Collected data:
□ □ □
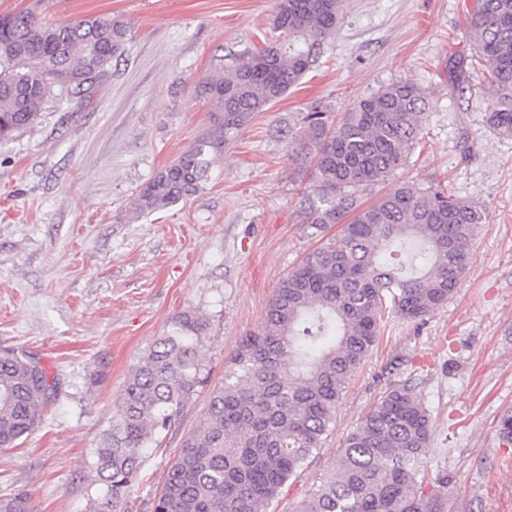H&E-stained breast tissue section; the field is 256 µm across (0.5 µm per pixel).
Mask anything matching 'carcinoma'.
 Instances as JSON below:
<instances>
[{"label": "carcinoma", "mask_w": 512, "mask_h": 512, "mask_svg": "<svg viewBox=\"0 0 512 512\" xmlns=\"http://www.w3.org/2000/svg\"><path fill=\"white\" fill-rule=\"evenodd\" d=\"M341 16L339 0H278L271 40L231 54L196 82V98L212 106L209 121L139 190L132 210L149 215L196 194L253 115L316 69ZM465 32L488 64L486 124L512 138V0H475ZM126 40L117 20L51 24L34 7L1 13L0 141L30 127L50 101L90 100ZM427 108L423 89L399 79L338 117L321 103L305 117L299 137L315 184L306 218L319 232L341 228L279 281L262 329L243 340L183 440L153 512H269L322 447L384 318L422 320L455 292L483 209L440 182L402 183L368 200L407 166ZM209 326L192 310L179 313L131 371L94 452L96 512H126L145 450L205 378L200 348ZM49 380L39 359L0 352V448L38 427L57 390ZM431 432L416 378L389 386L296 512H447L427 480ZM0 512H29L27 497L0 498Z\"/></svg>", "instance_id": "cac0c4a2"}]
</instances>
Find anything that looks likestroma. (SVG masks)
I'll return each instance as SVG.
<instances>
[{
  "mask_svg": "<svg viewBox=\"0 0 512 512\" xmlns=\"http://www.w3.org/2000/svg\"><path fill=\"white\" fill-rule=\"evenodd\" d=\"M276 0H42L46 20L118 19L129 39L90 104L44 107L0 144V351L40 357L59 394L18 446L0 448V498L31 512H94L91 462L124 382L179 313L208 318L207 376L147 449L129 512H152L184 437L244 336L258 332L274 288L317 247L305 218L312 162L293 141L311 104L335 113L395 80L430 102L422 138L395 182H447L486 220L473 262L425 320L386 318L322 447L269 512H295L345 436L385 389L416 376L435 417L429 456L452 512H512V139L491 132L487 66L462 20L474 0H346L318 67L257 113L187 201L147 216L139 188L195 139L209 103L197 80L222 56L271 37ZM463 62L456 83L449 61Z\"/></svg>",
  "mask_w": 512,
  "mask_h": 512,
  "instance_id": "1",
  "label": "stroma"
}]
</instances>
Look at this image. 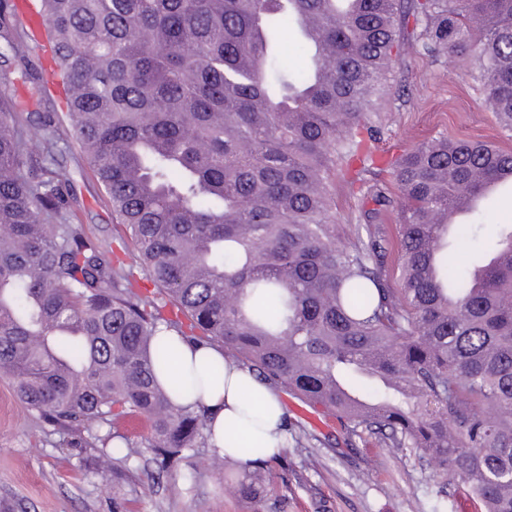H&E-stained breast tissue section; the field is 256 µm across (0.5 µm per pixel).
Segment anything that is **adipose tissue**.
<instances>
[{
  "label": "adipose tissue",
  "mask_w": 512,
  "mask_h": 512,
  "mask_svg": "<svg viewBox=\"0 0 512 512\" xmlns=\"http://www.w3.org/2000/svg\"><path fill=\"white\" fill-rule=\"evenodd\" d=\"M162 335L175 346L168 377L194 372L203 378L200 401L210 415L211 442L221 455L246 463L271 459L286 448L284 409L276 391L225 359L218 347L185 344L167 329Z\"/></svg>",
  "instance_id": "adipose-tissue-1"
}]
</instances>
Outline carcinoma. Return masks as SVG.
Wrapping results in <instances>:
<instances>
[{"instance_id":"1","label":"carcinoma","mask_w":512,"mask_h":512,"mask_svg":"<svg viewBox=\"0 0 512 512\" xmlns=\"http://www.w3.org/2000/svg\"><path fill=\"white\" fill-rule=\"evenodd\" d=\"M338 3L40 0L65 117L153 289L132 288L125 263L72 222L60 117H40L33 149L1 96L0 375L68 447L101 442L104 472L127 441L118 421L146 418L157 473L173 476L208 416L172 401L200 380L158 382L174 355L163 326L336 412L347 439L432 462L433 512L450 495L512 512V222L466 258L483 207L437 241L478 182L512 185V153L432 139L387 162L399 194L375 192L367 217L395 208L394 240L371 223L344 244L333 213L336 162L358 179L383 171L365 153L379 133L370 109L408 26L431 55L473 62L512 132V0ZM11 17L0 0V57L22 60ZM290 32L295 69L281 61ZM265 464L243 465L241 495L265 486Z\"/></svg>"}]
</instances>
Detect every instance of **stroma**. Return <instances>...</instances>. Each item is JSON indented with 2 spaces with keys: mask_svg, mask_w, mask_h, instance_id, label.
<instances>
[{
  "mask_svg": "<svg viewBox=\"0 0 512 512\" xmlns=\"http://www.w3.org/2000/svg\"><path fill=\"white\" fill-rule=\"evenodd\" d=\"M25 58L23 66L0 62V95L24 113H62L60 95L35 93L24 75V66H39L41 47L27 44ZM372 121L379 129L376 152L391 158L434 137L490 141L512 150V137L483 104L470 63L432 56L414 41L387 73ZM60 135L59 171L79 221L88 235L118 246L122 228L101 184L68 129ZM373 188L336 181L342 239H350L351 225L365 223ZM325 419L322 426L290 428L287 448L271 464L267 494L252 500L226 482L240 473V464L215 463L205 441L188 451L177 479L157 477L144 420L130 426L128 458L102 474L94 466V449L64 446L62 434L30 415L0 376V501L18 503L23 512H112L116 506L122 512H431L439 485L433 467L409 451L381 447L374 436L345 445L335 416ZM283 473L290 479L286 493L278 480Z\"/></svg>",
  "mask_w": 512,
  "mask_h": 512,
  "instance_id": "obj_1",
  "label": "stroma"
}]
</instances>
□ □ □
BRIEF: Which lines run from the one containing "Detect every instance" to the end of the entries above? Quote exactly those, and only those.

CORRECT RESPONSE:
Detect every instance of **stroma**. Return <instances>...</instances>. Each item is JSON indented with 2 spaces with keys: mask_svg, mask_w, mask_h, instance_id, label.
<instances>
[{
  "mask_svg": "<svg viewBox=\"0 0 512 512\" xmlns=\"http://www.w3.org/2000/svg\"><path fill=\"white\" fill-rule=\"evenodd\" d=\"M25 58L23 66L0 62V95L24 113H62L60 95L35 93L24 75V66H39L41 47L27 44ZM372 121L379 129L376 152L391 158L434 137L490 141L512 150V137L483 104L470 63L432 56L414 41L387 73ZM60 135L59 171L79 221L88 235L118 246L122 228L101 184L68 129ZM373 188L336 181L342 239H350L351 225L365 223ZM325 419L322 426L290 428L287 448L271 464L267 494L252 500L226 482L240 473V464L215 463L205 441L188 451L177 479L157 477L144 420L130 426L128 458L102 474L94 466V449L64 446L62 434L30 415L0 376V501L18 503L23 512H112L116 506L122 512H431L439 485L433 467L409 451L381 447L374 436L345 445L335 416ZM283 473L290 479L286 493L278 480Z\"/></svg>",
  "mask_w": 512,
  "mask_h": 512,
  "instance_id": "obj_1",
  "label": "stroma"
}]
</instances>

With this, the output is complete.